[Stored data — start]
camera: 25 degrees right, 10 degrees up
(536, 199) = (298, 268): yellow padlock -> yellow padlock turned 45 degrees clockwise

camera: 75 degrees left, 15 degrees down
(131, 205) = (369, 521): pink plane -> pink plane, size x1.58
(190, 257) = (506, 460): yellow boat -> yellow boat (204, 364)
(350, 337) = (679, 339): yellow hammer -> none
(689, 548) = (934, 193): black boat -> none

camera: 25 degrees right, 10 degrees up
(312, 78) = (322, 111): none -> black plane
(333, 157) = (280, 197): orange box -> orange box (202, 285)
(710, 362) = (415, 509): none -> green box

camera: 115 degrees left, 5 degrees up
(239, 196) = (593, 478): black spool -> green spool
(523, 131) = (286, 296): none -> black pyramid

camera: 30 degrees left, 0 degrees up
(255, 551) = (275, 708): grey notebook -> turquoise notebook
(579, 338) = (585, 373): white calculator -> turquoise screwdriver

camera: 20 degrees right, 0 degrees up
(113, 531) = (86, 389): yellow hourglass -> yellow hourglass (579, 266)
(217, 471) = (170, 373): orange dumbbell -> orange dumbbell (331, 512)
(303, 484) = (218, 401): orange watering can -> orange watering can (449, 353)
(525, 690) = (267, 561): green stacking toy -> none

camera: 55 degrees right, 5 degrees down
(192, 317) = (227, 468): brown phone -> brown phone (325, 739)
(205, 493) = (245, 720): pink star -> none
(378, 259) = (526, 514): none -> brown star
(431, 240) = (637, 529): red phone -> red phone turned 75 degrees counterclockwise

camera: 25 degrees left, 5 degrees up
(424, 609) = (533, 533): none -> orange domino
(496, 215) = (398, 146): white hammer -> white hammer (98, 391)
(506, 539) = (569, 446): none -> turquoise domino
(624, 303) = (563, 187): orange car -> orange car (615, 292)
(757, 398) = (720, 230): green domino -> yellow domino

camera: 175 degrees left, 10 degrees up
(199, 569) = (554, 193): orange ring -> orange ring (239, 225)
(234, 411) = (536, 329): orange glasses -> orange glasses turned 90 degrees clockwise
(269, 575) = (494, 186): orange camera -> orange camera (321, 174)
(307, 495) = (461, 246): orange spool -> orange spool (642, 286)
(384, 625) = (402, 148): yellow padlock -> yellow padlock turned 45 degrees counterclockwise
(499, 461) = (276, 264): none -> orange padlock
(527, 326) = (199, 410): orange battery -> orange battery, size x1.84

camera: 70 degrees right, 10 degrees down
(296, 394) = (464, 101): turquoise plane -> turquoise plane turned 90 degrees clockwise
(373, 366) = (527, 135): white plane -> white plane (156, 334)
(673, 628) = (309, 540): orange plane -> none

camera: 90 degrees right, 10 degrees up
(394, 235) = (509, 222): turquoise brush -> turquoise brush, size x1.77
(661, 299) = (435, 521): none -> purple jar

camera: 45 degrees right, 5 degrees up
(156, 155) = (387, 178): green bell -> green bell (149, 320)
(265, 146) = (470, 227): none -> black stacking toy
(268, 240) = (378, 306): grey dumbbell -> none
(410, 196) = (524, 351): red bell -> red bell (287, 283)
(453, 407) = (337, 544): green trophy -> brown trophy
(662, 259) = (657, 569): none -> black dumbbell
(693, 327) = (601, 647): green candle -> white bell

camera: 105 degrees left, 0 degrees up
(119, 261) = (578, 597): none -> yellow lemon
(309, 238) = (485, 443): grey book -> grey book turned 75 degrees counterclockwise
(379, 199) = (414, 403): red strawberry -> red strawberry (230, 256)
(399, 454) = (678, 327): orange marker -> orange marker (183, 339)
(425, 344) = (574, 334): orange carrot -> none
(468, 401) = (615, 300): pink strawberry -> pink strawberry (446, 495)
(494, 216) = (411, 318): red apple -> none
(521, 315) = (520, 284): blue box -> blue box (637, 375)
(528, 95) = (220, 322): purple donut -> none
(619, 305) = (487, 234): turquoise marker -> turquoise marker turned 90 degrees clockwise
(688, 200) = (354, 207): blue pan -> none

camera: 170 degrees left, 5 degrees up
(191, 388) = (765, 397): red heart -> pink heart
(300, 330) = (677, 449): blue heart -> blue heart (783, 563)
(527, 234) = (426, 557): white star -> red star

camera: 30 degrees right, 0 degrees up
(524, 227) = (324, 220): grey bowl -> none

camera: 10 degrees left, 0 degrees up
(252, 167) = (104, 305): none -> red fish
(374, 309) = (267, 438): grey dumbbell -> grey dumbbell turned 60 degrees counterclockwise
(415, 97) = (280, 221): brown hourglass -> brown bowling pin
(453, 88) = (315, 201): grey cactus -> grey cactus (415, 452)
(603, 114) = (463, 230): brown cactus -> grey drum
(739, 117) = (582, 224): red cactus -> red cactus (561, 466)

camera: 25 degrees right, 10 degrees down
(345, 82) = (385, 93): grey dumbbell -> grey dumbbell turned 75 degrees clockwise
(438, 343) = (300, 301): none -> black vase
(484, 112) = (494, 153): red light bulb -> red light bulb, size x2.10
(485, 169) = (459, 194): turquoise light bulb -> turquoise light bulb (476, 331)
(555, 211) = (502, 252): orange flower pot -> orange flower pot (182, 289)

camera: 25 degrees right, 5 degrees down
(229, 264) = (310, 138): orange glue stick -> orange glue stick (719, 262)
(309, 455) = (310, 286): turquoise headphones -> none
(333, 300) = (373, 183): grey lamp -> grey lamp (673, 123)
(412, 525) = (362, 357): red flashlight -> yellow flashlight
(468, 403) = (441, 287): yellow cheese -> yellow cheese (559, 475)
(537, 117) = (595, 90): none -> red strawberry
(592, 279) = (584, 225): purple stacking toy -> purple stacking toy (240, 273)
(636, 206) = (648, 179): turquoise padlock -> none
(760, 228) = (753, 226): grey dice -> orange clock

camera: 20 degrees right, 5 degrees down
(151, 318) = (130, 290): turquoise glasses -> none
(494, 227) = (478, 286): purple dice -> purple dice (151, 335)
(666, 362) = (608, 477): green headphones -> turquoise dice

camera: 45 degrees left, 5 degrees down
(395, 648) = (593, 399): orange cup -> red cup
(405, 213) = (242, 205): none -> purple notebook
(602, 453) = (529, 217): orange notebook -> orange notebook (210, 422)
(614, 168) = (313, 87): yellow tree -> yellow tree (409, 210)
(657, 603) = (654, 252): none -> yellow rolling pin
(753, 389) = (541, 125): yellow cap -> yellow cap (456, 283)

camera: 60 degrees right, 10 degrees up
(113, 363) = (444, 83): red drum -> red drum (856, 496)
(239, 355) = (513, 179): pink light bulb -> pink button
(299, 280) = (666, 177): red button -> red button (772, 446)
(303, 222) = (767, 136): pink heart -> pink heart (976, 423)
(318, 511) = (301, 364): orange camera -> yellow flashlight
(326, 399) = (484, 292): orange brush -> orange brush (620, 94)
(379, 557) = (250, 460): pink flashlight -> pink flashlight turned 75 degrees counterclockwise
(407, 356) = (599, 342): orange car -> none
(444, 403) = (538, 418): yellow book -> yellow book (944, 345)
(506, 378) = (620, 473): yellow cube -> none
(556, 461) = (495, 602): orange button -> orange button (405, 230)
[Stored data — finish]
All of the records need to be transcribed exactly.

camera: 25 degrees right, 10 degrees up
(536, 199) = (298, 268): yellow padlock -> yellow padlock turned 45 degrees clockwise

camera: 75 degrees left, 15 degrees down
(131, 205) = (369, 521): pink plane -> pink plane, size x1.58
(190, 257) = (506, 460): yellow boat -> yellow boat (204, 364)
(350, 337) = (679, 339): yellow hammer -> none
(689, 548) = (934, 193): black boat -> none

camera: 25 degrees right, 10 degrees up
(312, 78) = (322, 111): none -> black plane
(333, 157) = (280, 197): orange box -> orange box (202, 285)
(710, 362) = (415, 509): none -> green box

camera: 115 degrees left, 5 degrees up
(239, 196) = (593, 478): black spool -> green spool
(523, 131) = (286, 296): none -> black pyramid

camera: 30 degrees left, 0 degrees up
(255, 551) = (275, 708): grey notebook -> turquoise notebook
(579, 338) = (585, 373): white calculator -> turquoise screwdriver

camera: 20 degrees right, 0 degrees up
(113, 531) = (86, 389): yellow hourglass -> yellow hourglass (579, 266)
(217, 471) = (170, 373): orange dumbbell -> orange dumbbell (331, 512)
(303, 484) = (218, 401): orange watering can -> orange watering can (449, 353)
(525, 690) = (267, 561): green stacking toy -> none

camera: 55 degrees right, 5 degrees down
(192, 317) = (227, 468): brown phone -> brown phone (325, 739)
(205, 493) = (245, 720): pink star -> none
(378, 259) = (526, 514): none -> brown star
(431, 240) = (637, 529): red phone -> red phone turned 75 degrees counterclockwise

camera: 25 degrees left, 5 degrees up
(424, 609) = (533, 533): none -> orange domino
(496, 215) = (398, 146): white hammer -> white hammer (98, 391)
(506, 539) = (569, 446): none -> turquoise domino
(624, 303) = (563, 187): orange car -> orange car (615, 292)
(757, 398) = (720, 230): green domino -> yellow domino

camera: 175 degrees left, 10 degrees up
(199, 569) = (554, 193): orange ring -> orange ring (239, 225)
(234, 411) = (536, 329): orange glasses -> orange glasses turned 90 degrees clockwise
(269, 575) = (494, 186): orange camera -> orange camera (321, 174)
(307, 495) = (461, 246): orange spool -> orange spool (642, 286)
(384, 625) = (402, 148): yellow padlock -> yellow padlock turned 45 degrees counterclockwise
(499, 461) = (276, 264): none -> orange padlock
(527, 326) = (199, 410): orange battery -> orange battery, size x1.84

camera: 70 degrees right, 10 degrees down
(296, 394) = (464, 101): turquoise plane -> turquoise plane turned 90 degrees clockwise
(373, 366) = (527, 135): white plane -> white plane (156, 334)
(673, 628) = (309, 540): orange plane -> none

camera: 90 degrees right, 10 degrees up
(394, 235) = (509, 222): turquoise brush -> turquoise brush, size x1.77
(661, 299) = (435, 521): none -> purple jar

camera: 45 degrees right, 5 degrees up
(156, 155) = (387, 178): green bell -> green bell (149, 320)
(265, 146) = (470, 227): none -> black stacking toy
(268, 240) = (378, 306): grey dumbbell -> none
(410, 196) = (524, 351): red bell -> red bell (287, 283)
(453, 407) = (337, 544): green trophy -> brown trophy
(662, 259) = (657, 569): none -> black dumbbell
(693, 327) = (601, 647): green candle -> white bell

camera: 105 degrees left, 0 degrees up
(119, 261) = (578, 597): none -> yellow lemon
(309, 238) = (485, 443): grey book -> grey book turned 75 degrees counterclockwise
(379, 199) = (414, 403): red strawberry -> red strawberry (230, 256)
(399, 454) = (678, 327): orange marker -> orange marker (183, 339)
(425, 344) = (574, 334): orange carrot -> none
(468, 401) = (615, 300): pink strawberry -> pink strawberry (446, 495)
(494, 216) = (411, 318): red apple -> none
(521, 315) = (520, 284): blue box -> blue box (637, 375)
(528, 95) = (220, 322): purple donut -> none
(619, 305) = (487, 234): turquoise marker -> turquoise marker turned 90 degrees clockwise
(688, 200) = (354, 207): blue pan -> none

camera: 170 degrees left, 5 degrees up
(191, 388) = (765, 397): red heart -> pink heart
(300, 330) = (677, 449): blue heart -> blue heart (783, 563)
(527, 234) = (426, 557): white star -> red star

camera: 30 degrees right, 0 degrees up
(524, 227) = (324, 220): grey bowl -> none

camera: 10 degrees left, 0 degrees up
(252, 167) = (104, 305): none -> red fish
(374, 309) = (267, 438): grey dumbbell -> grey dumbbell turned 60 degrees counterclockwise
(415, 97) = (280, 221): brown hourglass -> brown bowling pin
(453, 88) = (315, 201): grey cactus -> grey cactus (415, 452)
(603, 114) = (463, 230): brown cactus -> grey drum
(739, 117) = (582, 224): red cactus -> red cactus (561, 466)

camera: 25 degrees right, 10 degrees down
(345, 82) = (385, 93): grey dumbbell -> grey dumbbell turned 75 degrees clockwise
(438, 343) = (300, 301): none -> black vase
(484, 112) = (494, 153): red light bulb -> red light bulb, size x2.10
(485, 169) = (459, 194): turquoise light bulb -> turquoise light bulb (476, 331)
(555, 211) = (502, 252): orange flower pot -> orange flower pot (182, 289)

camera: 25 degrees right, 5 degrees down
(229, 264) = (310, 138): orange glue stick -> orange glue stick (719, 262)
(309, 455) = (310, 286): turquoise headphones -> none
(333, 300) = (373, 183): grey lamp -> grey lamp (673, 123)
(412, 525) = (362, 357): red flashlight -> yellow flashlight
(468, 403) = (441, 287): yellow cheese -> yellow cheese (559, 475)
(537, 117) = (595, 90): none -> red strawberry
(592, 279) = (584, 225): purple stacking toy -> purple stacking toy (240, 273)
(636, 206) = (648, 179): turquoise padlock -> none
(760, 228) = (753, 226): grey dice -> orange clock

camera: 20 degrees right, 5 degrees down
(151, 318) = (130, 290): turquoise glasses -> none
(494, 227) = (478, 286): purple dice -> purple dice (151, 335)
(666, 362) = (608, 477): green headphones -> turquoise dice

camera: 45 degrees left, 5 degrees down
(395, 648) = (593, 399): orange cup -> red cup
(405, 213) = (242, 205): none -> purple notebook
(602, 453) = (529, 217): orange notebook -> orange notebook (210, 422)
(614, 168) = (313, 87): yellow tree -> yellow tree (409, 210)
(657, 603) = (654, 252): none -> yellow rolling pin
(753, 389) = (541, 125): yellow cap -> yellow cap (456, 283)

camera: 60 degrees right, 10 degrees up
(113, 363) = (444, 83): red drum -> red drum (856, 496)
(239, 355) = (513, 179): pink light bulb -> pink button
(299, 280) = (666, 177): red button -> red button (772, 446)
(303, 222) = (767, 136): pink heart -> pink heart (976, 423)
(318, 511) = (301, 364): orange camera -> yellow flashlight
(326, 399) = (484, 292): orange brush -> orange brush (620, 94)
(379, 557) = (250, 460): pink flashlight -> pink flashlight turned 75 degrees counterclockwise
(407, 356) = (599, 342): orange car -> none
(444, 403) = (538, 418): yellow book -> yellow book (944, 345)
(506, 378) = (620, 473): yellow cube -> none
(556, 461) = (495, 602): orange button -> orange button (405, 230)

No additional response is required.